Exercise goal -> Work out how many lines in the data include the string "blue"; reply with that number alone.

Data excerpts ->

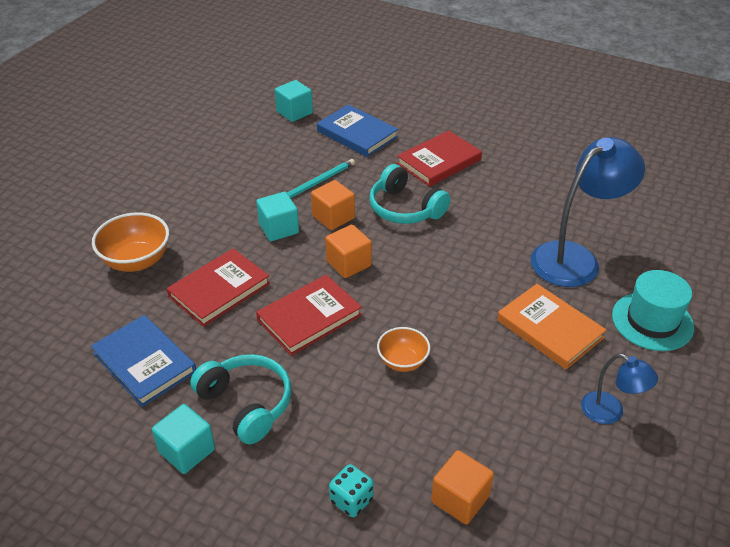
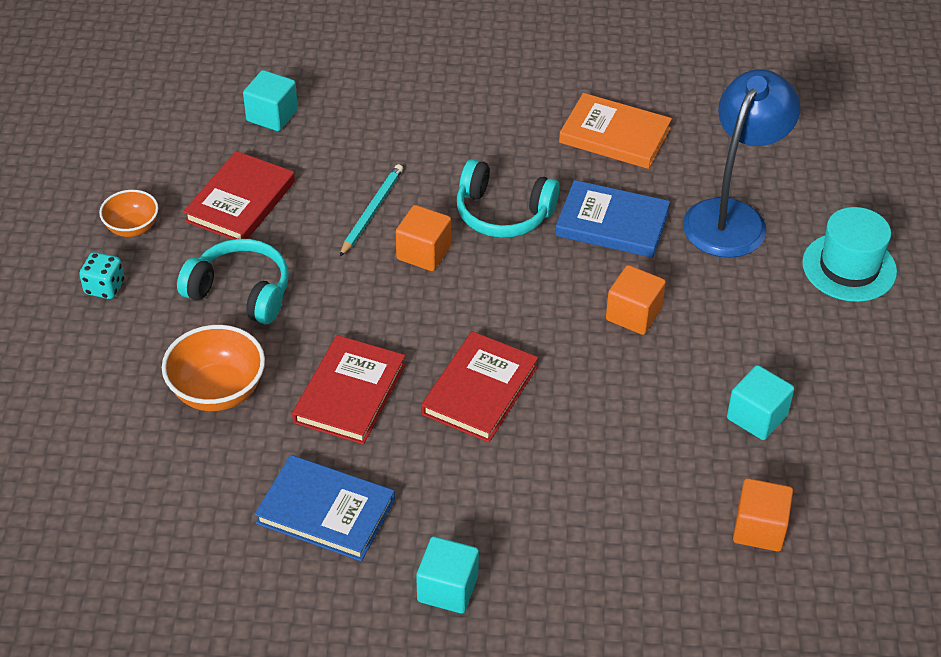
camera: 25 degrees left, 5 degrees up
(247, 404) = (477, 514): turquoise headphones -> turquoise headphones (240, 292)
(279, 228) = (366, 290): turquoise cube -> turquoise cube (757, 417)
(348, 263) = (481, 308): orange cube -> orange cube (633, 314)
(351, 500) = (654, 571): turquoise dice -> turquoise dice (104, 287)
(357, 134) = (377, 125): blue book -> blue book (612, 223)
(402, 361) = (616, 405): orange bowl -> orange bowl (132, 228)
(439, 162) = (505, 135): red book -> red book (240, 201)
(549, 329) = (749, 313): orange book -> orange book (614, 135)
(610, 412) = (856, 385): blue lamp -> none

Your solution -> 2